What you are asked to do
In the entries below, find the line with "R8: 1.5k (GND, N_10) -> none" and print exactly every line from there up to and including the line with "R5: 68k (GND, VS) -> 68k (N_16, VS)", with no other lines.

(Records shown begins)

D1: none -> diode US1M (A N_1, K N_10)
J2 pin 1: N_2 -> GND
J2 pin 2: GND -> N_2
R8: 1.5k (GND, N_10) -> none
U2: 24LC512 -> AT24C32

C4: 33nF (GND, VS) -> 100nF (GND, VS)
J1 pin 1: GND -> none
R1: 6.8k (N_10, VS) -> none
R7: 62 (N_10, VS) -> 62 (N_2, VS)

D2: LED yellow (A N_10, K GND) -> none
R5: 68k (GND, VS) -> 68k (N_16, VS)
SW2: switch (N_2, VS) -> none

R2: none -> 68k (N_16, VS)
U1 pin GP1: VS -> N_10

(Records shown ends)
(Records shown begins)

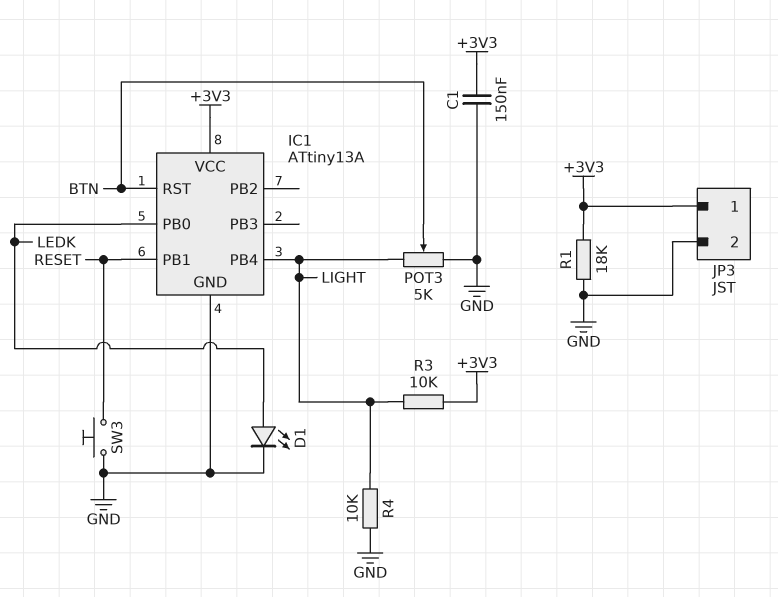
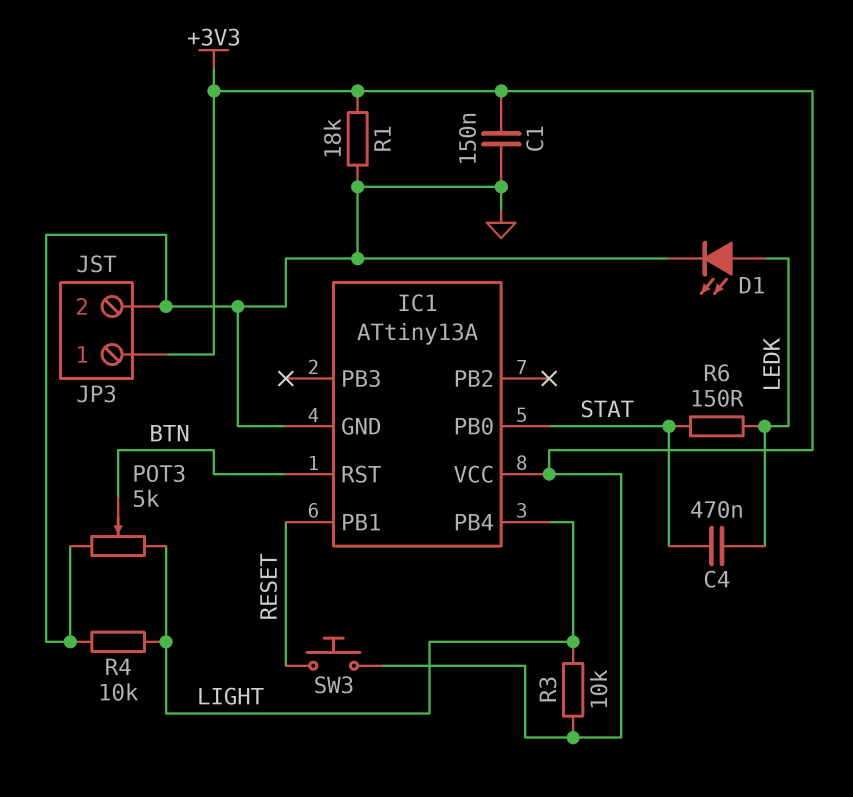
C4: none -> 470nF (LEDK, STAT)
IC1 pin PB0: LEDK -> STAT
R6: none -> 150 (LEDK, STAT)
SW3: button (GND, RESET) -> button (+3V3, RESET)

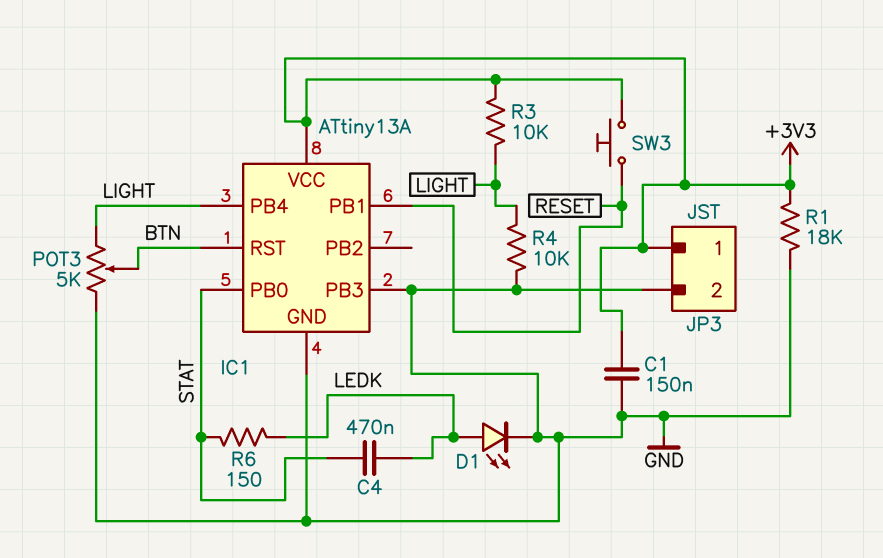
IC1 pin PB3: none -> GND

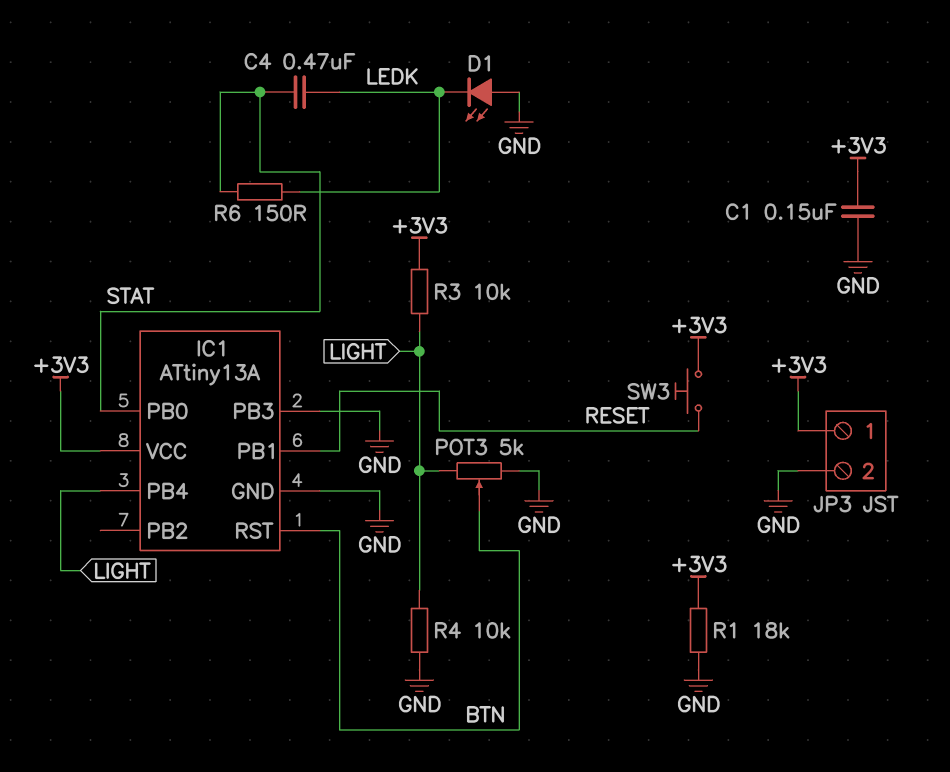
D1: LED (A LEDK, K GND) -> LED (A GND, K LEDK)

(Records shown ends)

Solution below
R8: 1.5k (GND, N_10) -> none
U2: 24LC512 -> AT24C32

C4: 33nF (GND, VS) -> 100nF (GND, VS)
J1 pin 1: GND -> none
R1: 6.8k (N_10, VS) -> none
R7: 62 (N_10, VS) -> 62 (N_2, VS)

D2: LED yellow (A N_10, K GND) -> none
R5: 68k (GND, VS) -> 68k (N_16, VS)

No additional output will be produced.